PROMPT: In exact form, please repeat the records from their opening line down to the line with "S1: button (AGND, N_18)", including that line.

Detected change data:
----

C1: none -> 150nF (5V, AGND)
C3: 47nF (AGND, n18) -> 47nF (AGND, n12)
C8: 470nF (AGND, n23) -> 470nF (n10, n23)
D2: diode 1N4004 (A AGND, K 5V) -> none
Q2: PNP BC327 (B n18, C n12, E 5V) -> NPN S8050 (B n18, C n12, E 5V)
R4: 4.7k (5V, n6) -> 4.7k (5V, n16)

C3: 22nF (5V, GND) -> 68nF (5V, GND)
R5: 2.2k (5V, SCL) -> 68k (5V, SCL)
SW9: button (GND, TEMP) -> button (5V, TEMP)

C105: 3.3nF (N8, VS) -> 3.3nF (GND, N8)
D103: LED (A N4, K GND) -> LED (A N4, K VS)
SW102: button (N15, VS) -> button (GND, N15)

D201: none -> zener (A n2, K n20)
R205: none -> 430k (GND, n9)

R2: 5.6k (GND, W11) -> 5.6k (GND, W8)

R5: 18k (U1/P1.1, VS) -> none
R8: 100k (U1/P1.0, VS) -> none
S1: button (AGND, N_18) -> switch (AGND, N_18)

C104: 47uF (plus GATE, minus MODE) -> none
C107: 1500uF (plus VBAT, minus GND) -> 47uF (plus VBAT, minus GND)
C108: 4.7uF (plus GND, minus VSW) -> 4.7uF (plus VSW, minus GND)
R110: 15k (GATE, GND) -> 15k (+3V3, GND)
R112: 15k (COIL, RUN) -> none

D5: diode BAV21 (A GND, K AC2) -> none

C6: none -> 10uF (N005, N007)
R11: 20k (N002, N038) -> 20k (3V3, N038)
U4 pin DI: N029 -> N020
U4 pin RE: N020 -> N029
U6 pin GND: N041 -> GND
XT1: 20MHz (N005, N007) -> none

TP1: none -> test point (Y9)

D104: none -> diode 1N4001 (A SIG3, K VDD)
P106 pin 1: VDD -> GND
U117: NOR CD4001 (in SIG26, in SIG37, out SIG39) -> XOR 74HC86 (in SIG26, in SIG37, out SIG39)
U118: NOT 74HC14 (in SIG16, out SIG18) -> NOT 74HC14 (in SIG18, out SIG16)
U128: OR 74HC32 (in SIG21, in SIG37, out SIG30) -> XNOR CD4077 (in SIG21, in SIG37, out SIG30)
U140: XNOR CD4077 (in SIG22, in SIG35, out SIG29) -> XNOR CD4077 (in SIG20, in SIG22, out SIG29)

----

FINISHED TASK:
C1: none -> 150nF (5V, AGND)
C3: 47nF (AGND, n18) -> 47nF (AGND, n12)
C8: 470nF (AGND, n23) -> 470nF (n10, n23)
D2: diode 1N4004 (A AGND, K 5V) -> none
Q2: PNP BC327 (B n18, C n12, E 5V) -> NPN S8050 (B n18, C n12, E 5V)
R4: 4.7k (5V, n6) -> 4.7k (5V, n16)

C3: 22nF (5V, GND) -> 68nF (5V, GND)
R5: 2.2k (5V, SCL) -> 68k (5V, SCL)
SW9: button (GND, TEMP) -> button (5V, TEMP)

C105: 3.3nF (N8, VS) -> 3.3nF (GND, N8)
D103: LED (A N4, K GND) -> LED (A N4, K VS)
SW102: button (N15, VS) -> button (GND, N15)

D201: none -> zener (A n2, K n20)
R205: none -> 430k (GND, n9)

R2: 5.6k (GND, W11) -> 5.6k (GND, W8)

R5: 18k (U1/P1.1, VS) -> none
R8: 100k (U1/P1.0, VS) -> none
S1: button (AGND, N_18) -> switch (AGND, N_18)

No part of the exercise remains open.